TASK ▸ For the listing below, return the line containing "C2: 10nF (GND, VDD) -> 10nF (GND, VBAT)", the line containing "U11: XNOR 74HC266", and all lines in between, exactly as written and nothing else.

DATA ▸
◇ ◇ ◇

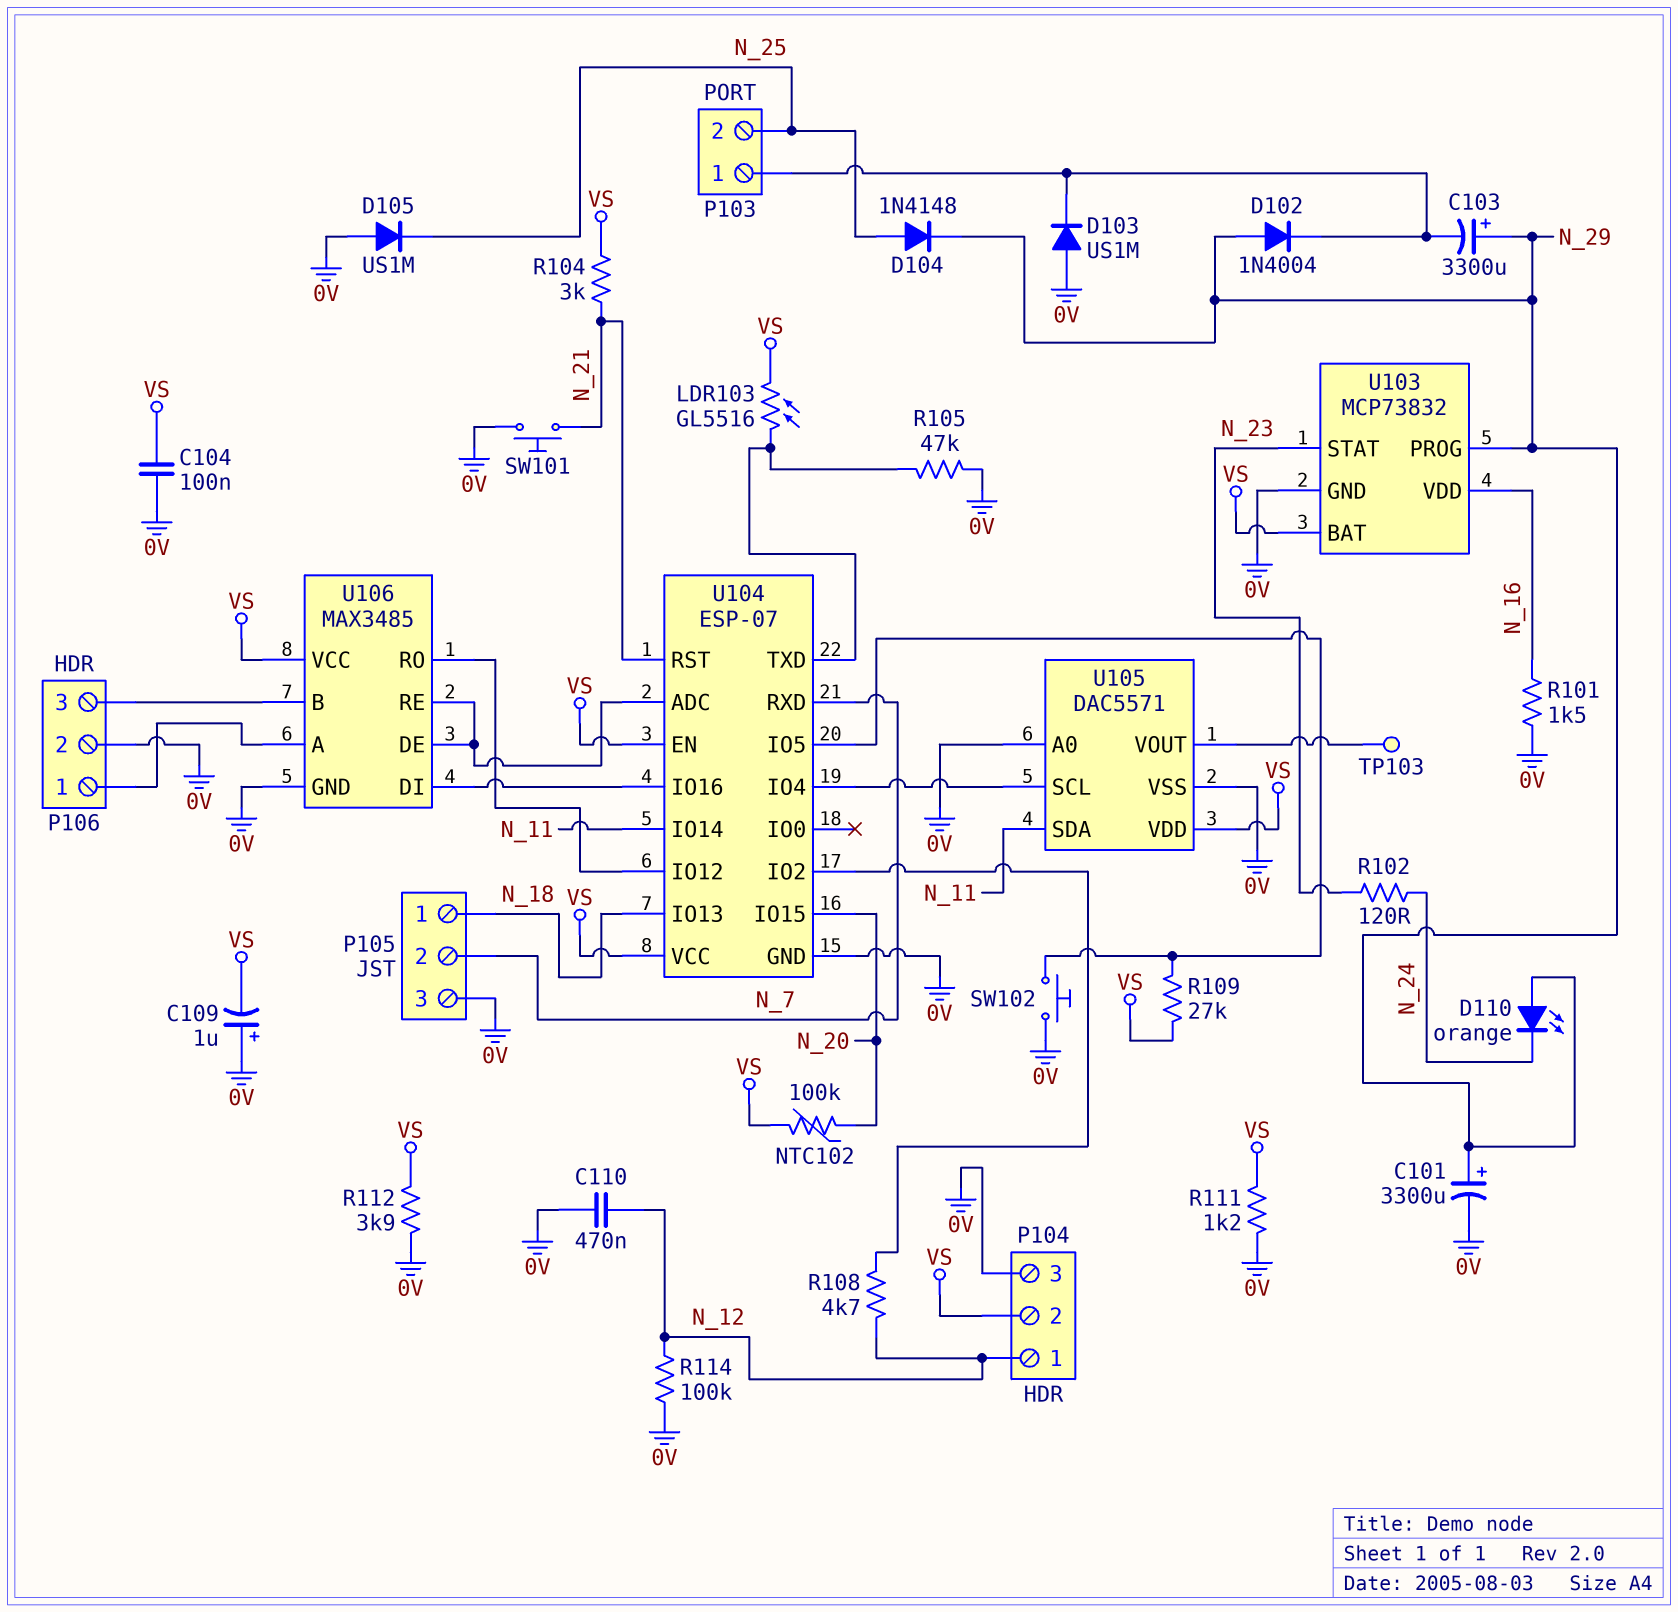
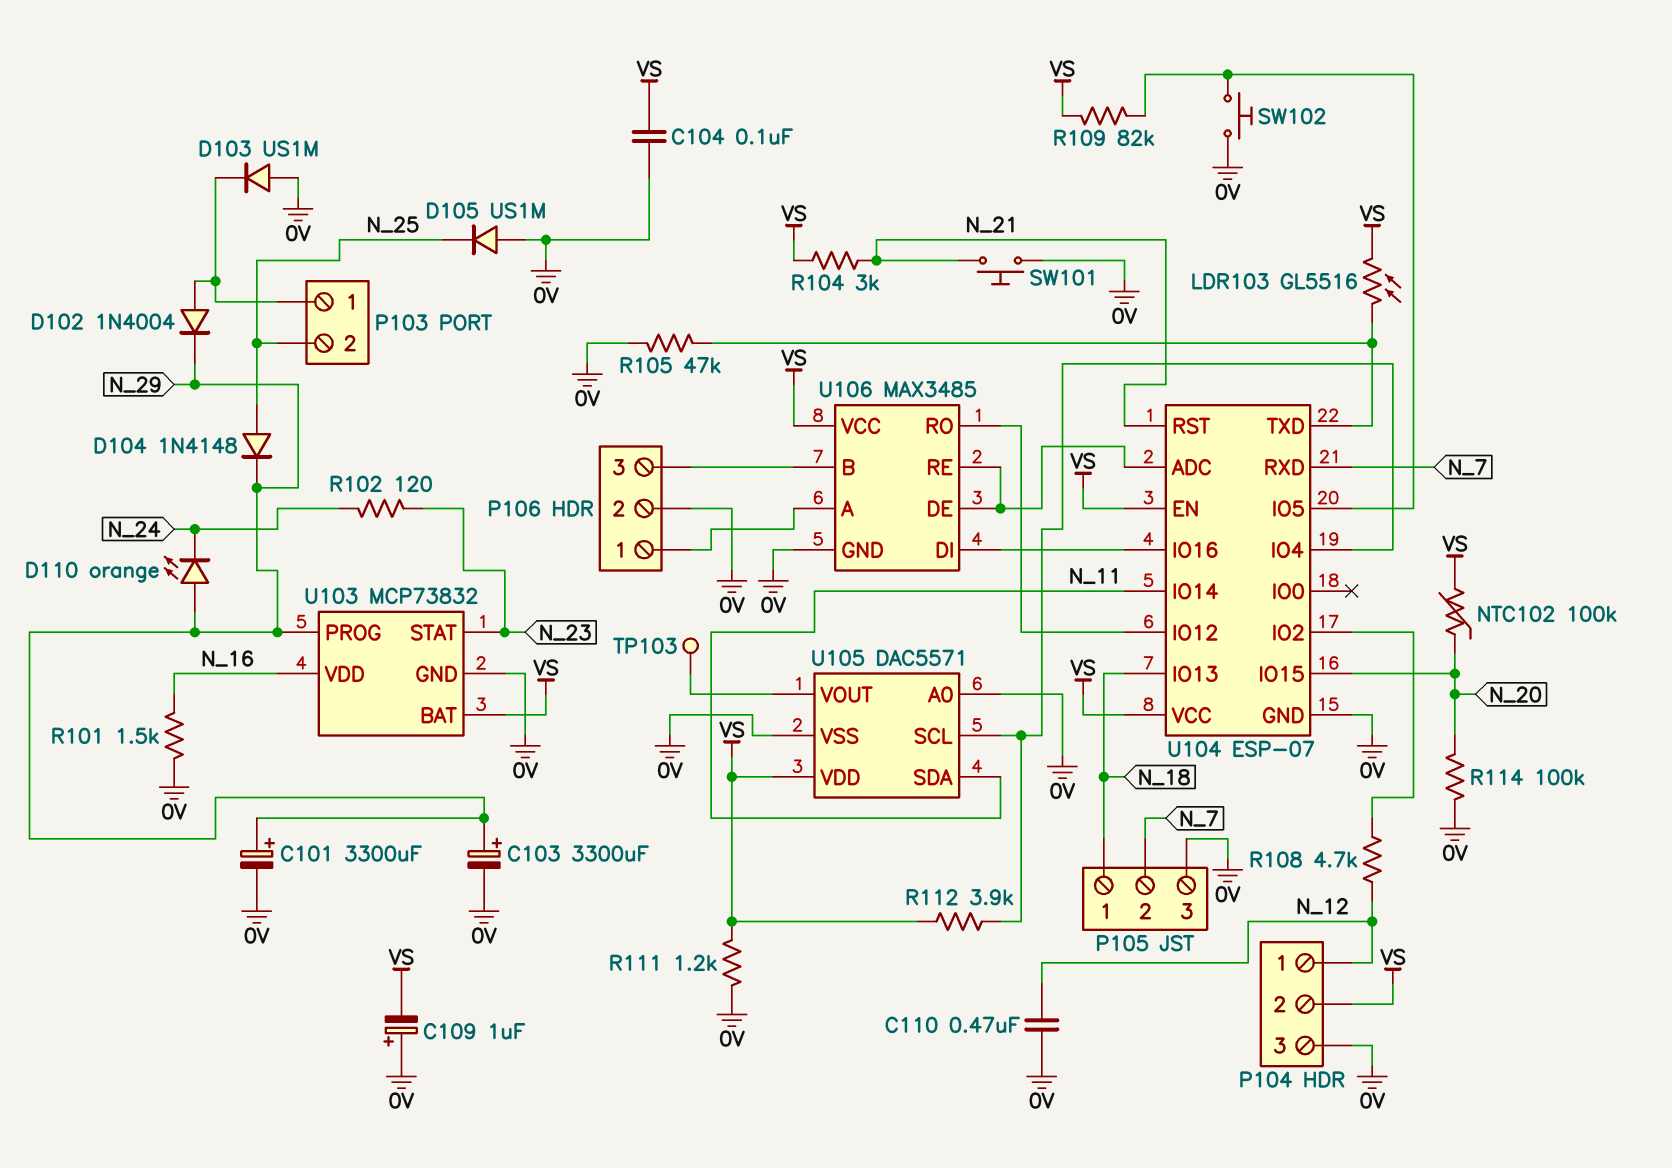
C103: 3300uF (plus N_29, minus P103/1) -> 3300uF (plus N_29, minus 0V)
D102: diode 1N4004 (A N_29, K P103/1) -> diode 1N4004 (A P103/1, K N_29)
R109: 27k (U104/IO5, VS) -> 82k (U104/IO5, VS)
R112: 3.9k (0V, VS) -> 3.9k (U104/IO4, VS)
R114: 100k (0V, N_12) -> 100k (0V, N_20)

◇ ◇ ◇

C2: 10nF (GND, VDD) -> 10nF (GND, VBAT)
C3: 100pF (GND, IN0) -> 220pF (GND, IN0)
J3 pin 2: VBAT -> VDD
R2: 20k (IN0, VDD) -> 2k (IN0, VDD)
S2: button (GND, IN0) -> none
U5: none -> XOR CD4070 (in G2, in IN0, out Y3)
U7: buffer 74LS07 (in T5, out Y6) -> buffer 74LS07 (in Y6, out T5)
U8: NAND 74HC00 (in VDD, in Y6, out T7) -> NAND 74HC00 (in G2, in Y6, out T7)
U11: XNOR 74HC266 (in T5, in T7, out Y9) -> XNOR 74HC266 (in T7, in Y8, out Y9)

◇ ◇ ◇

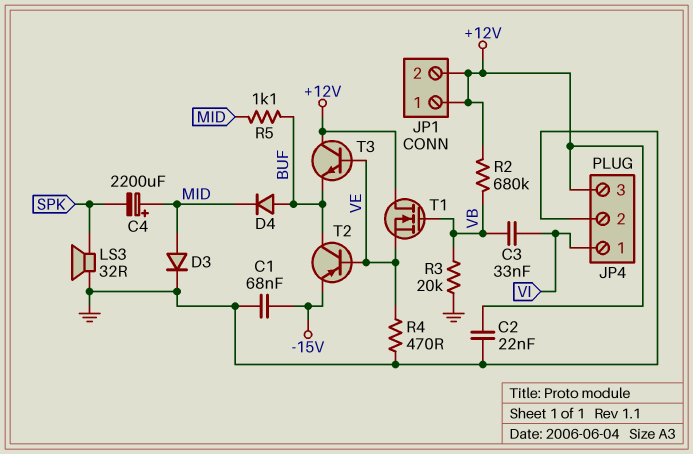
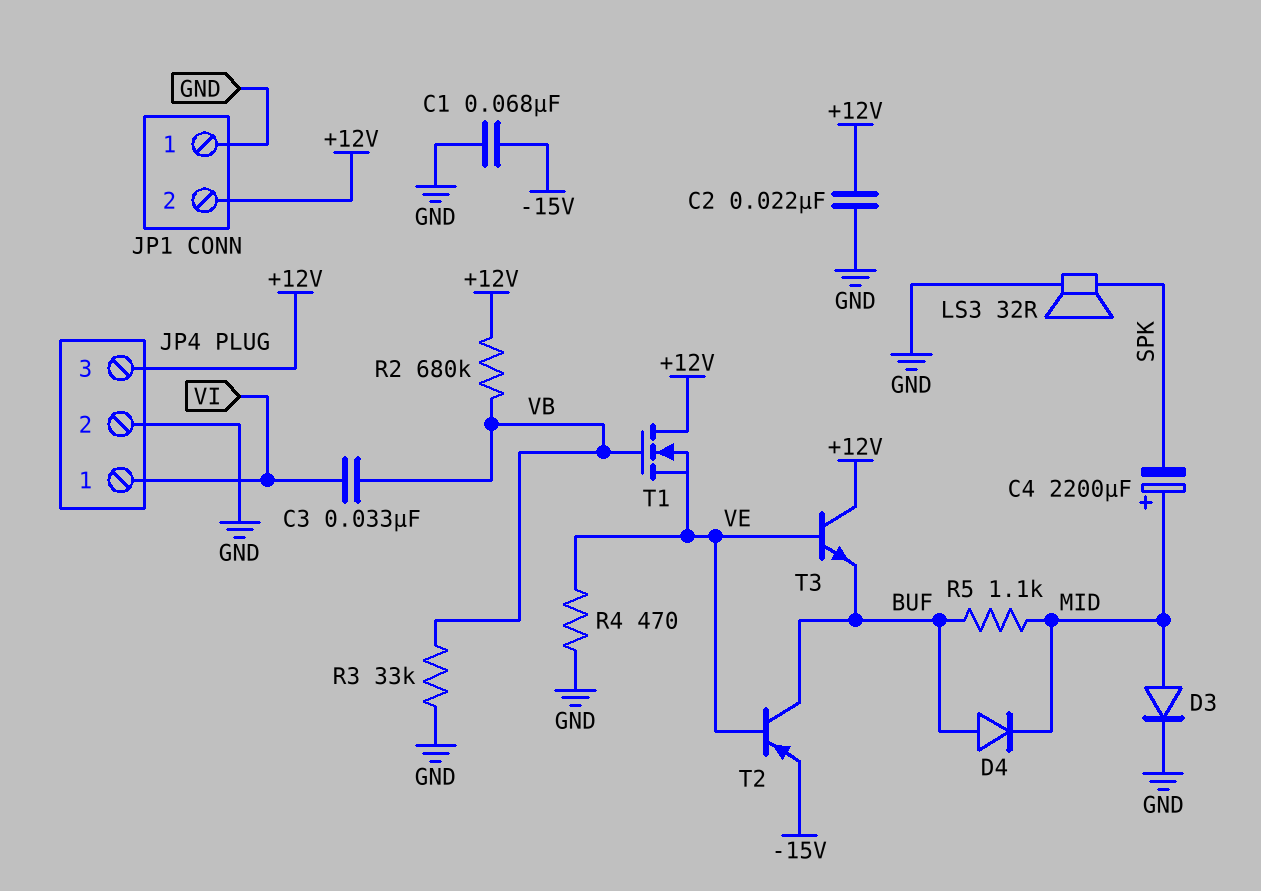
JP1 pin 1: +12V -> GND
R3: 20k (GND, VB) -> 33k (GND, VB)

◇ ◇ ◇

SOLUTION TO THIS TASK ▸
C2: 10nF (GND, VDD) -> 10nF (GND, VBAT)
C3: 100pF (GND, IN0) -> 220pF (GND, IN0)
J3 pin 2: VBAT -> VDD
R2: 20k (IN0, VDD) -> 2k (IN0, VDD)
S2: button (GND, IN0) -> none
U5: none -> XOR CD4070 (in G2, in IN0, out Y3)
U7: buffer 74LS07 (in T5, out Y6) -> buffer 74LS07 (in Y6, out T5)
U8: NAND 74HC00 (in VDD, in Y6, out T7) -> NAND 74HC00 (in G2, in Y6, out T7)
U11: XNOR 74HC266 (in T5, in T7, out Y9) -> XNOR 74HC266 (in T7, in Y8, out Y9)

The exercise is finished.